(ASSIGNMENT): Using the records below, repeat exactly the lines from the one holding "What was the blue" through the one holding "The second view lost the bright", both ends included, and no others.

(STUDY MATERIAL):
--------

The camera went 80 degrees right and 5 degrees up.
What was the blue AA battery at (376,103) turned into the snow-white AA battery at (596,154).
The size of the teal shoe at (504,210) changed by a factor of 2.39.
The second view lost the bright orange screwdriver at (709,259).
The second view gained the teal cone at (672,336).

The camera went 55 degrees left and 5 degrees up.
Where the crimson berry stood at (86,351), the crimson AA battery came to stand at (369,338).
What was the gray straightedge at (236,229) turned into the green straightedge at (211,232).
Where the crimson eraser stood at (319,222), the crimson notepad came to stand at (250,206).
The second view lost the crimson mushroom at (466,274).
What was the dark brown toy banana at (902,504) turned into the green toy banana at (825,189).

--------

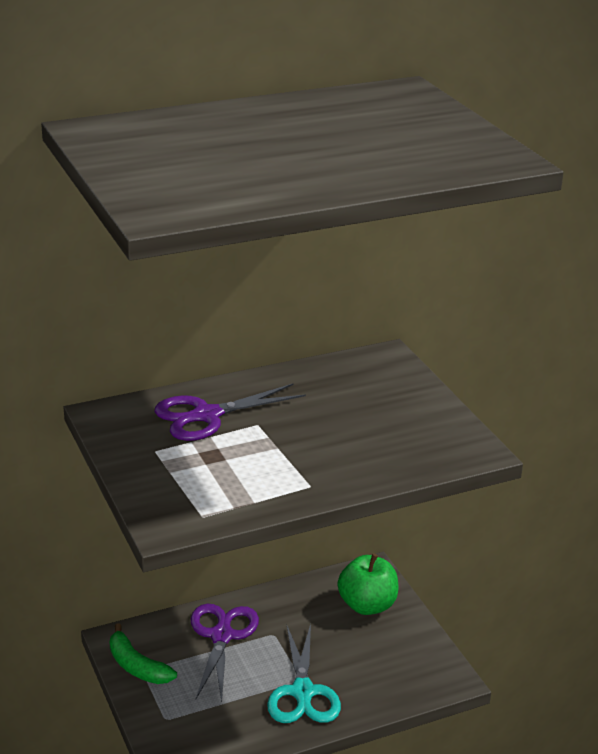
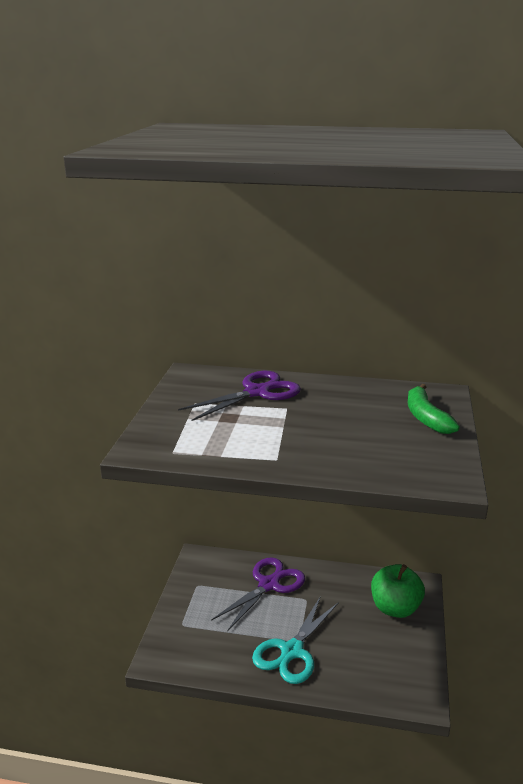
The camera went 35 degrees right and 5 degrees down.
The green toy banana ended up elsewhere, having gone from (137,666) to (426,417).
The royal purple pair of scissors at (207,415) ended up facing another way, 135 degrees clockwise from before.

--------

(EXERCISE SOLUTION):
What was the blue AA battery at (376,103) turned into the snow-white AA battery at (596,154).
The size of the teal shoe at (504,210) changed by a factor of 2.39.
The second view lost the bright orange screwdriver at (709,259).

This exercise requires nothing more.